• [Task prompt]: Filter the records for "green" and keep each line that has it.
BEGIN
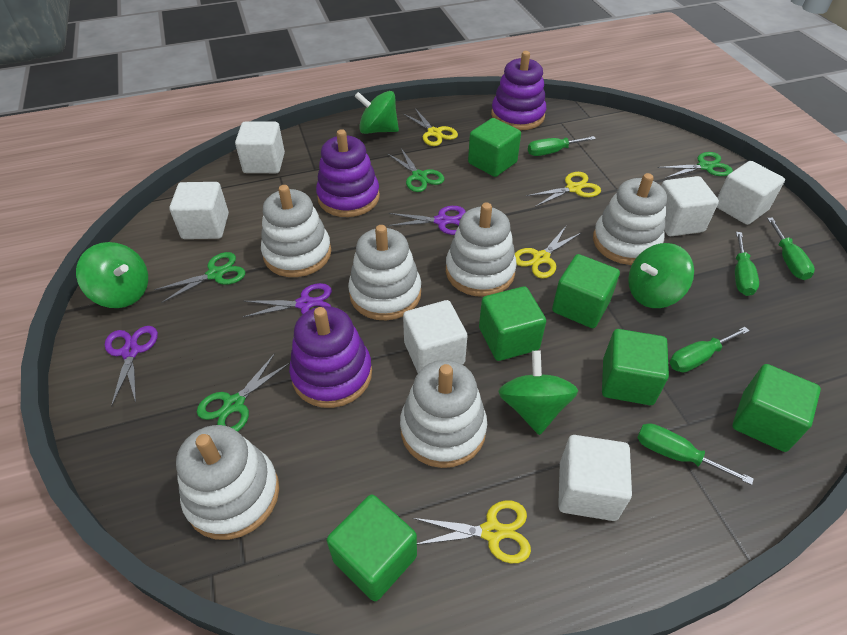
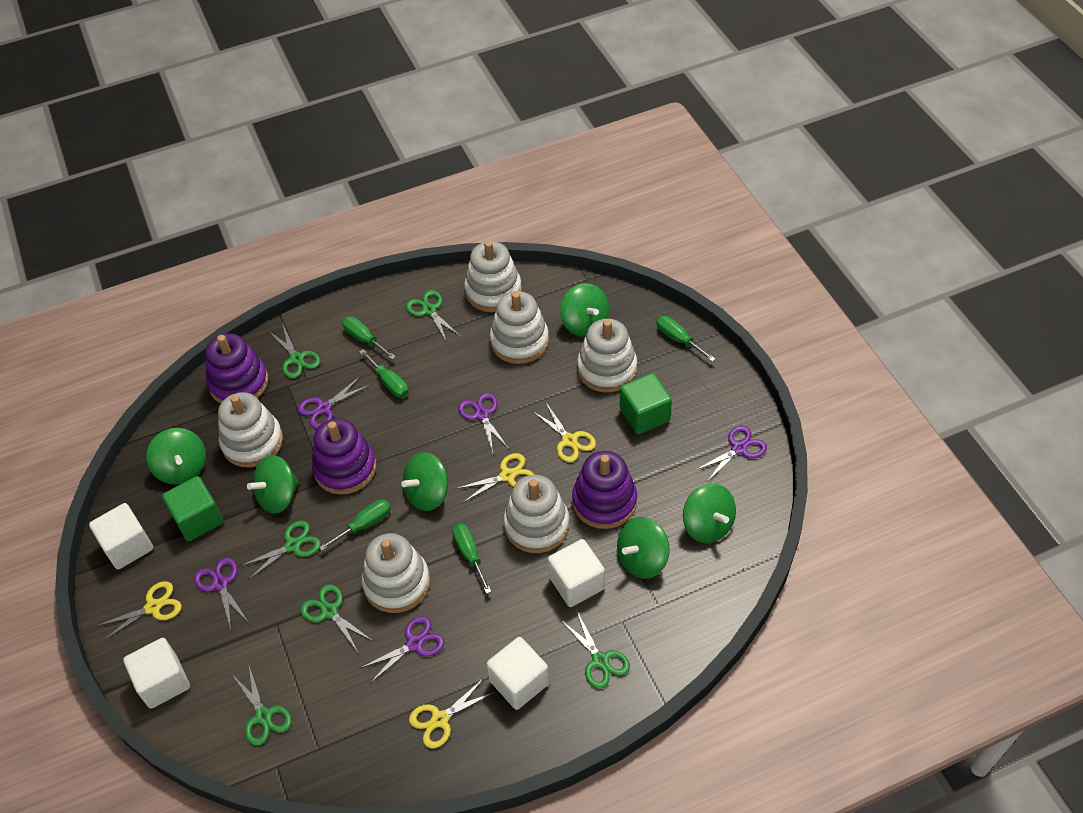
green cube: 6 -> 2
green scissors: 4 -> 6
green spinning top: 4 -> 6
purple scissors: 3 -> 5
white cube: 6 -> 4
END
• [Result for this task]:
green cube: 6 -> 2
green scissors: 4 -> 6
green spinning top: 4 -> 6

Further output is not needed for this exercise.